*What to produce*: The answer must consist of every line below that holds the word "plus".

(Before-and-after change records)
= = = = = = =

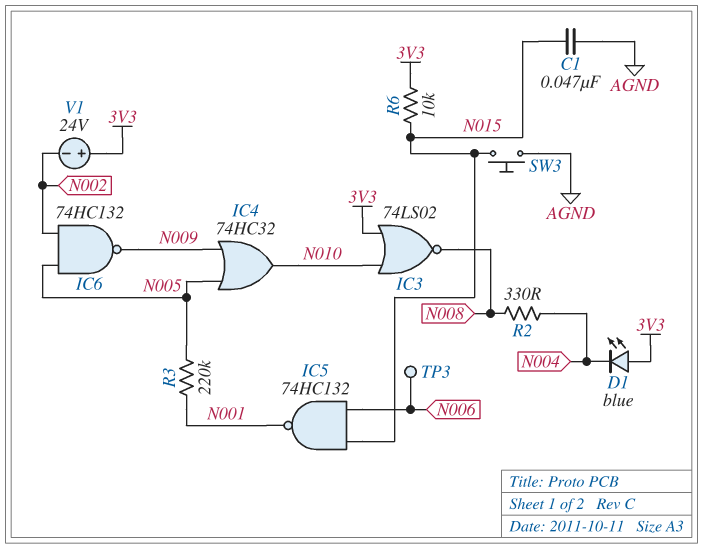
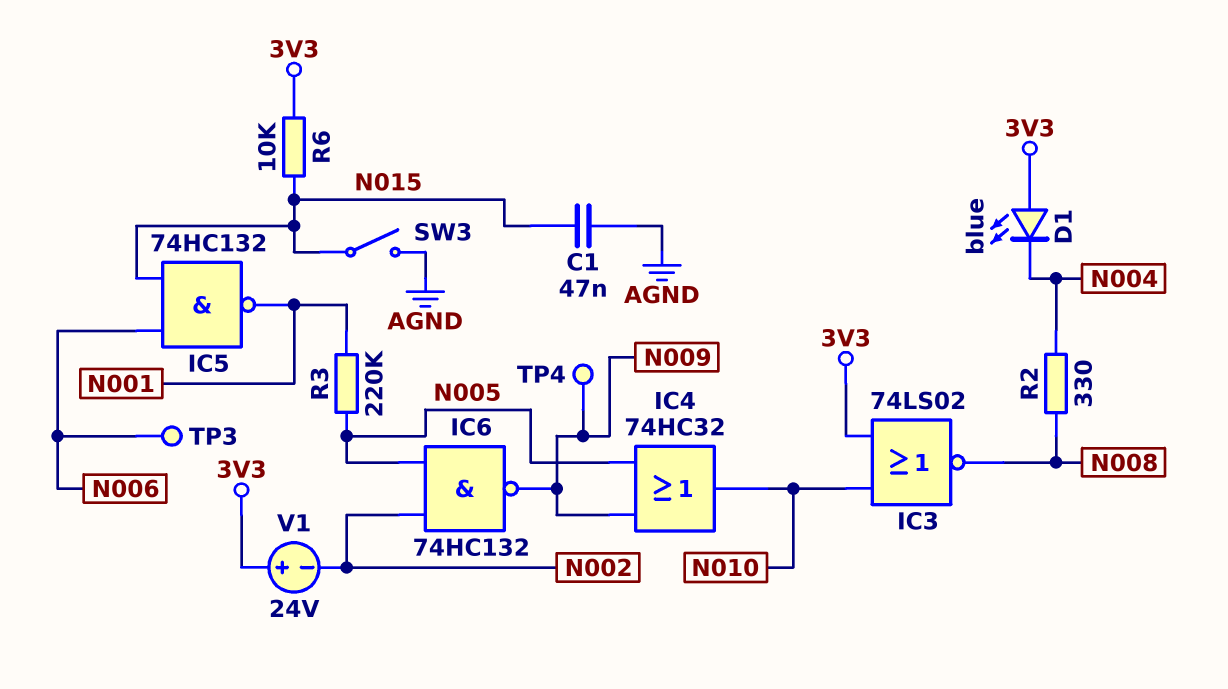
SW3: button (AGND, N015) -> switch (AGND, N015)
TP4: none -> test point (N009)

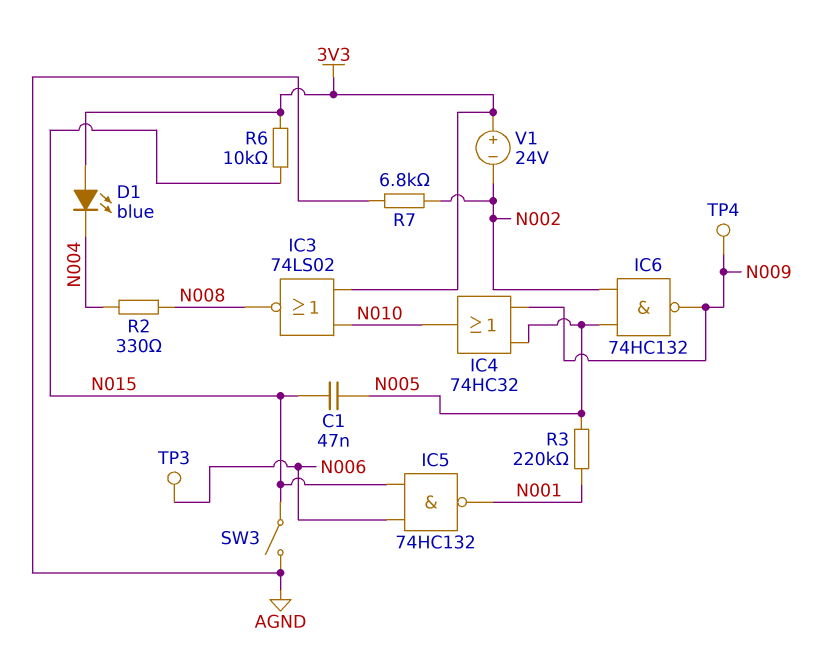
C1: 47nF (AGND, N015) -> 47nF (N005, N015)
R7: none -> 6.8k (AGND, N002)

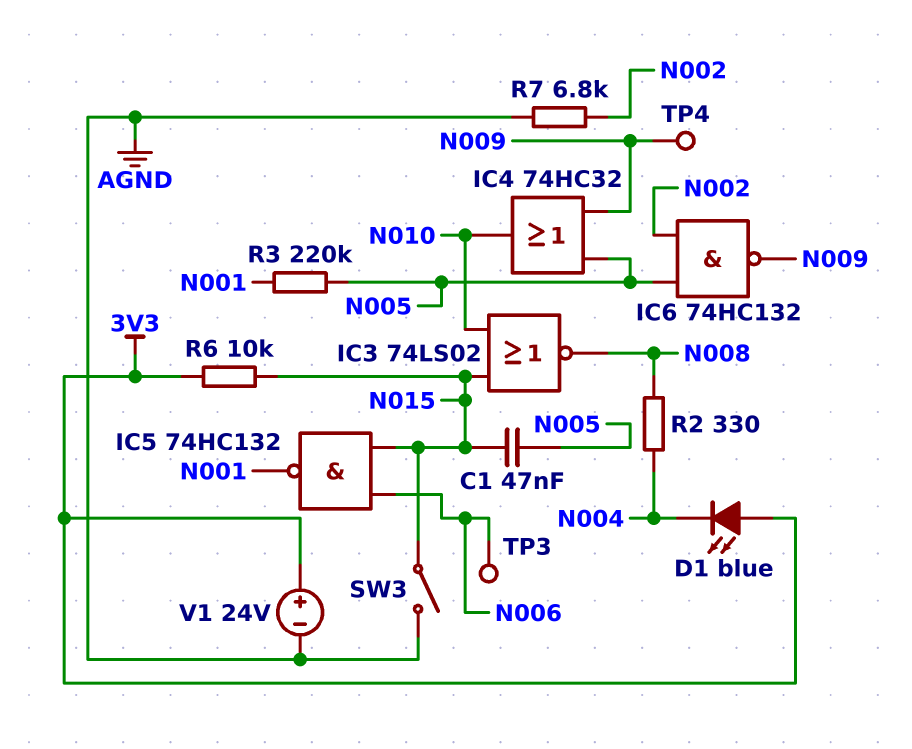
IC3: NOR 74LS02 (in 3V3, in N010, out N008) -> NOR 74LS02 (in N010, in N015, out N008)
V1: 24V (plus 3V3, minus N002) -> 24V (plus 3V3, minus AGND)

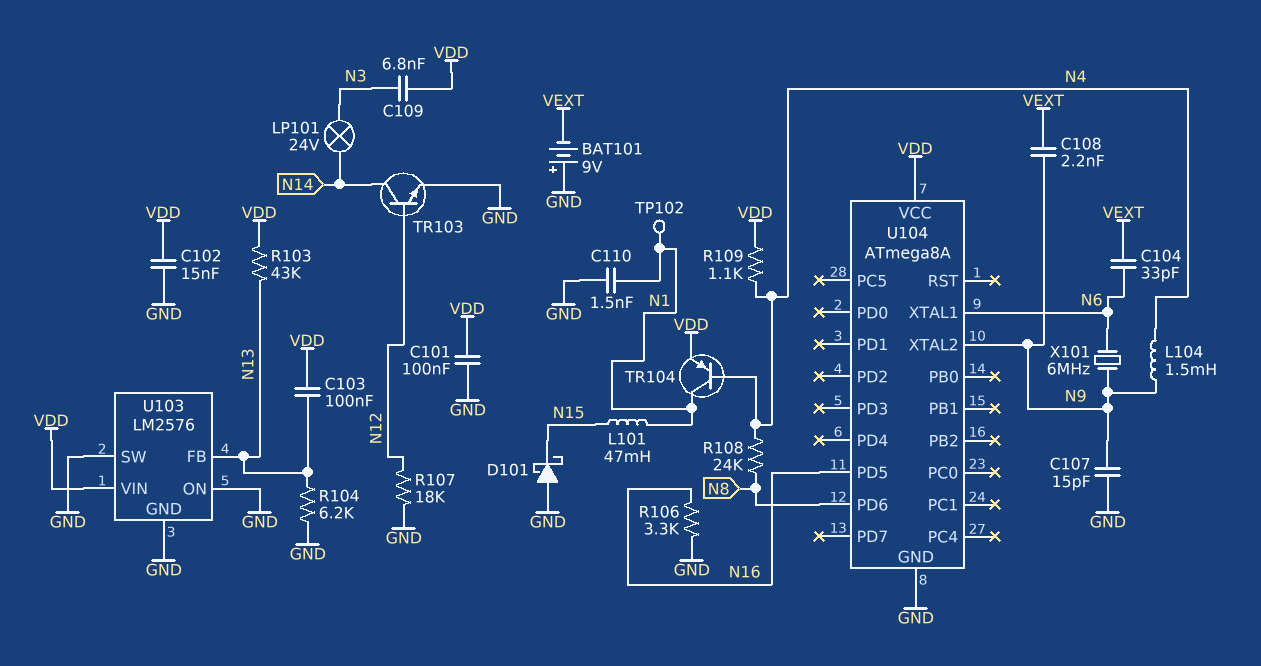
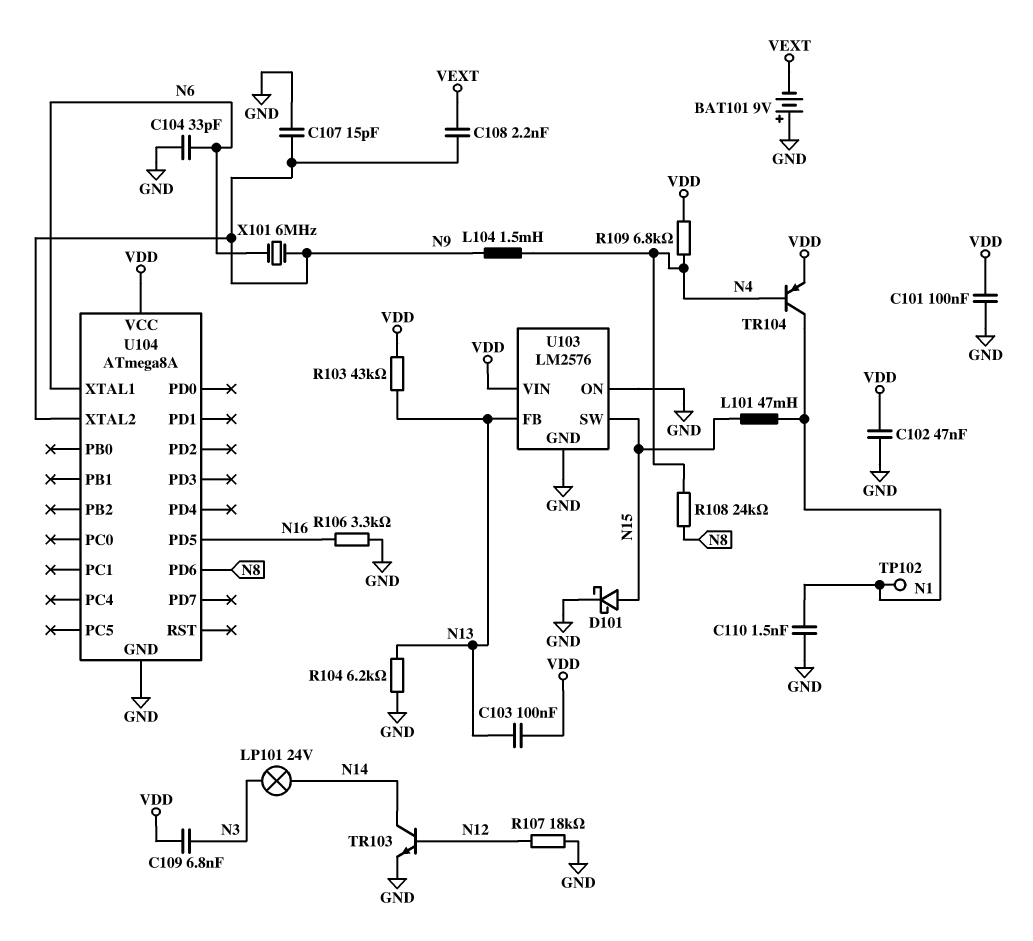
C102: 15nF (GND, VDD) -> 47nF (GND, VDD)
C104: 33pF (N6, VEXT) -> 33pF (GND, N6)
D101: schottky (A GND, K N15) -> schottky (A N15, K GND)
R109: 1.1k (N4, VDD) -> 6.8k (N4, VDD)
U103 pin SW: GND -> N15

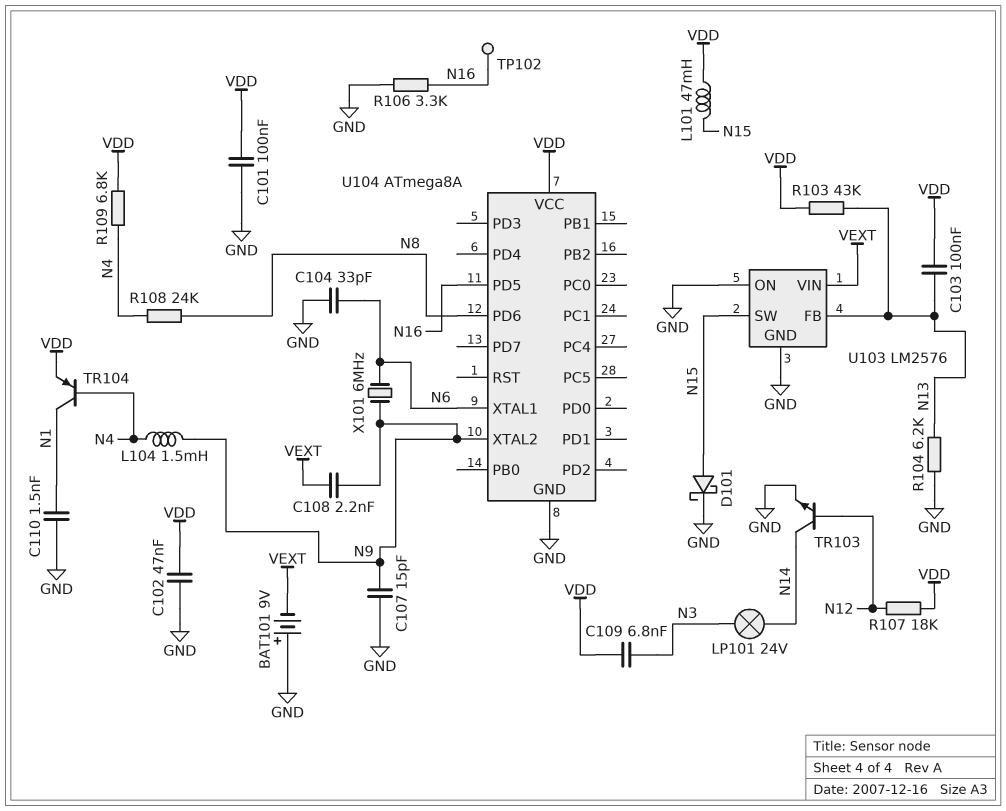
L101: 47mH (N1, N15) -> 47mH (N15, VDD)
R107: 18k (GND, N12) -> 18k (N12, VDD)
TP102: test point (N1) -> test point (N16)
U103 pin VIN: VDD -> VEXT

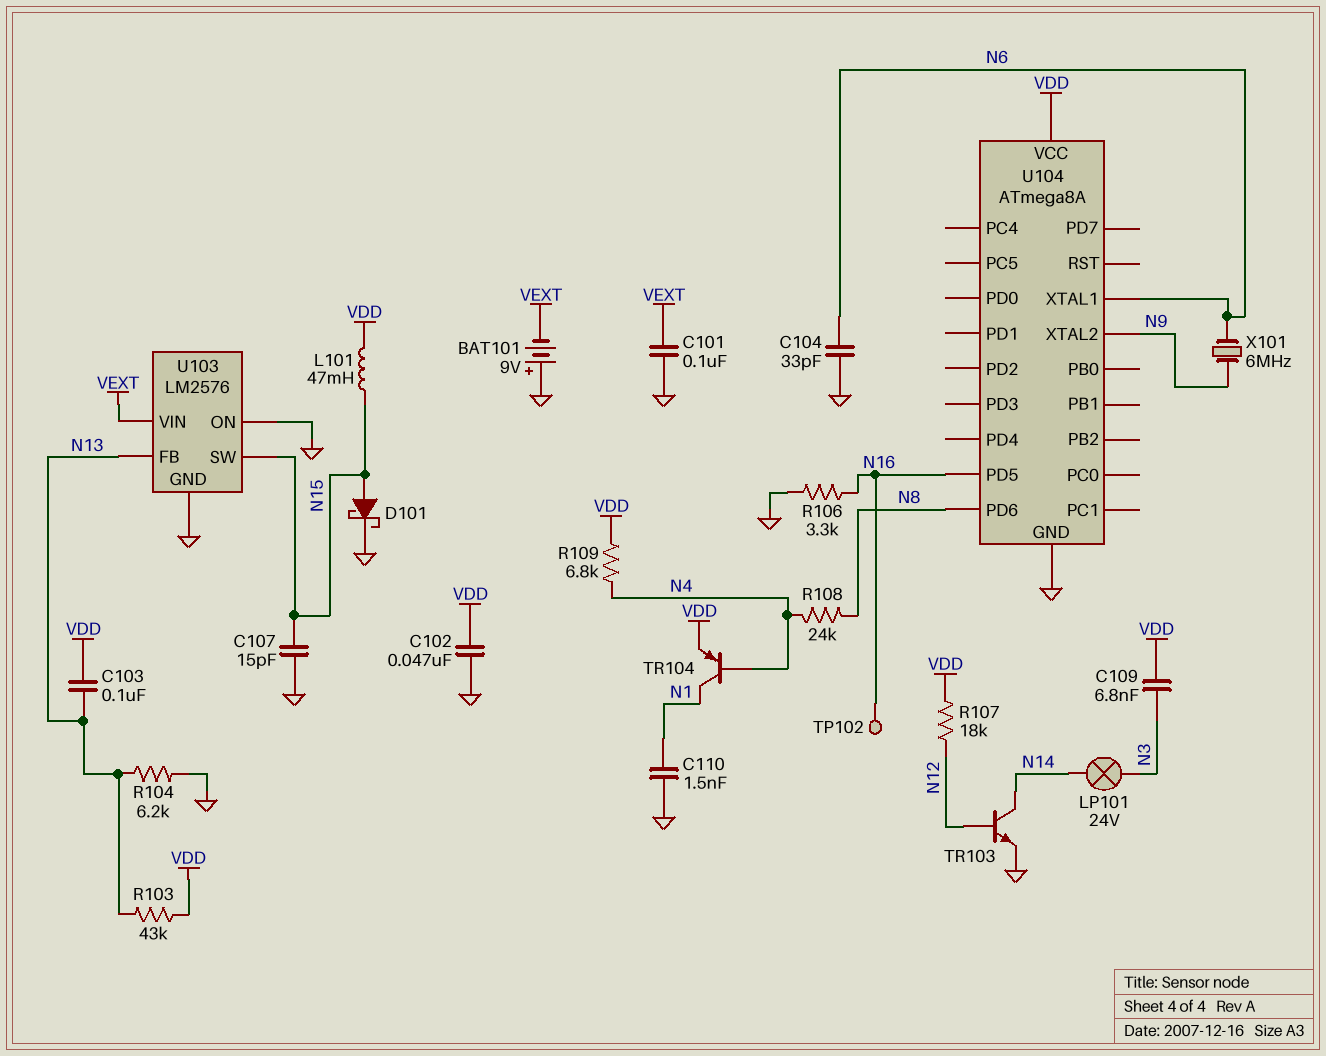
C101: 100nF (GND, VDD) -> 100nF (GND, VEXT)
C107: 15pF (GND, N9) -> 15pF (GND, N15)
C108: 2.2nF (N9, VEXT) -> none
L104: 1.5mH (N4, N9) -> none

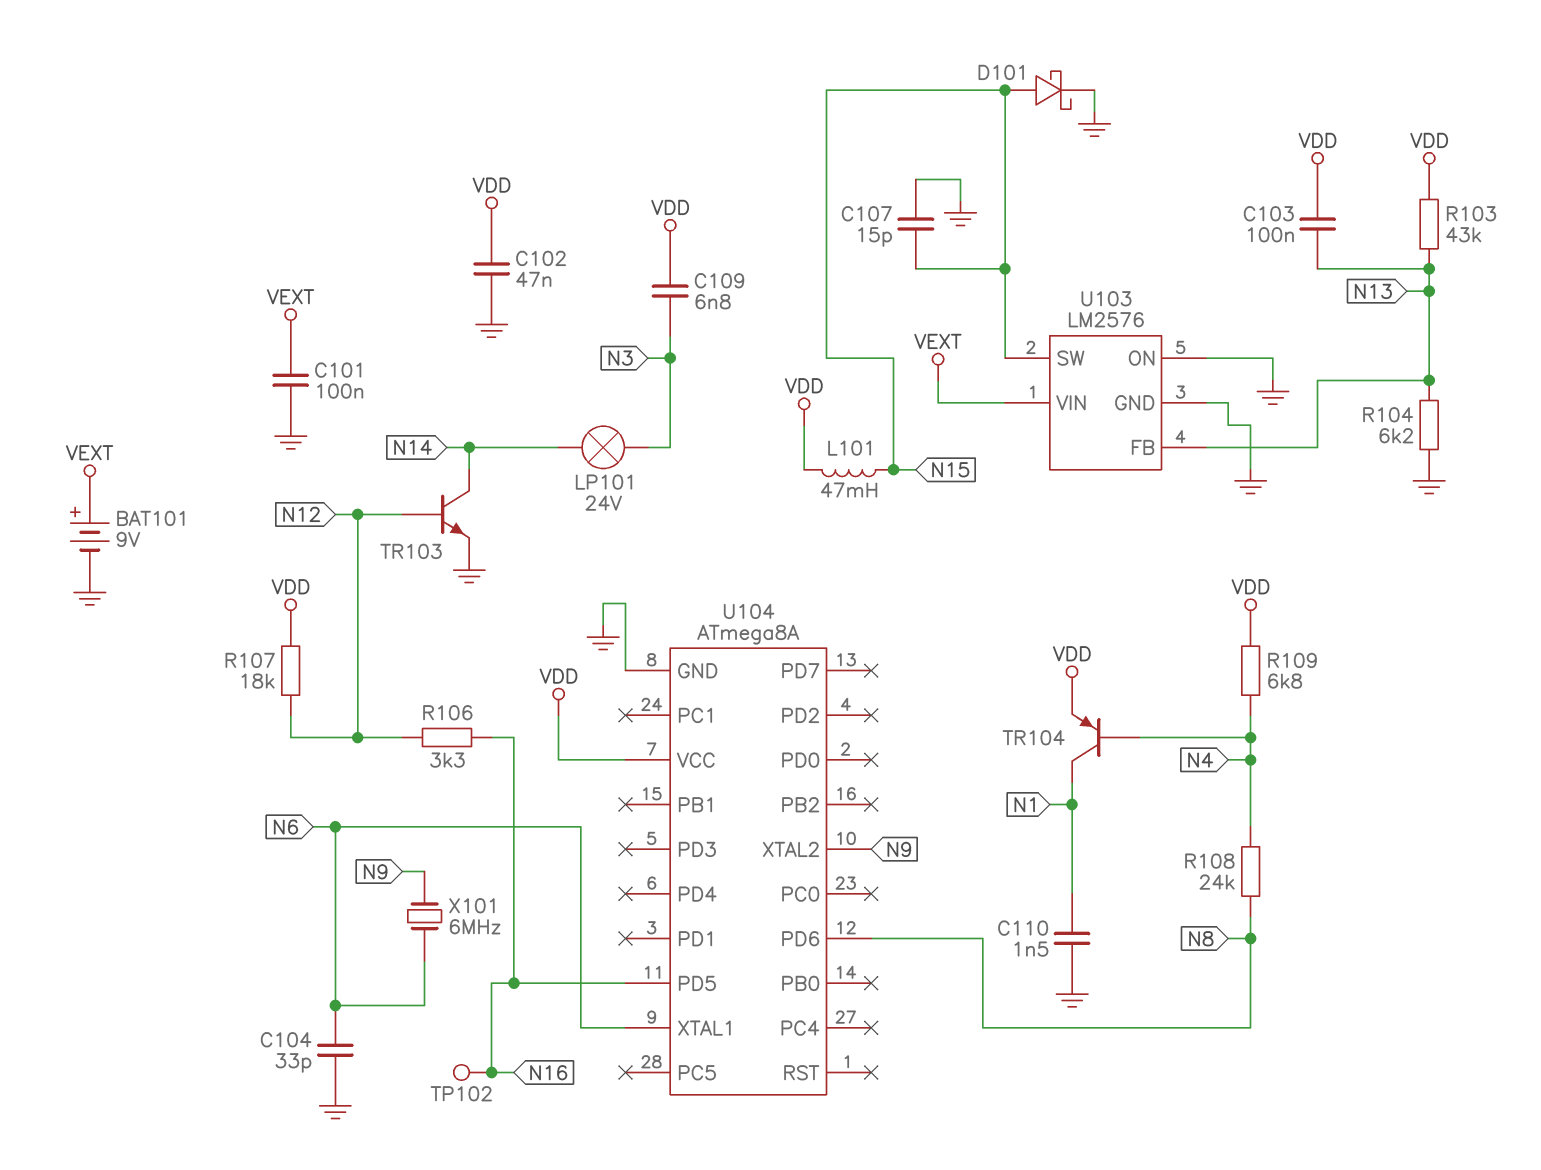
BAT101: 9V (plus GND, minus VEXT) -> 9V (plus VEXT, minus GND)
R106: 3.3k (GND, N16) -> 3.3k (N12, N16)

= = = = = = =

*Output for this exercise*:
V1: 24V (plus 3V3, minus N002) -> 24V (plus 3V3, minus AGND)
BAT101: 9V (plus GND, minus VEXT) -> 9V (plus VEXT, minus GND)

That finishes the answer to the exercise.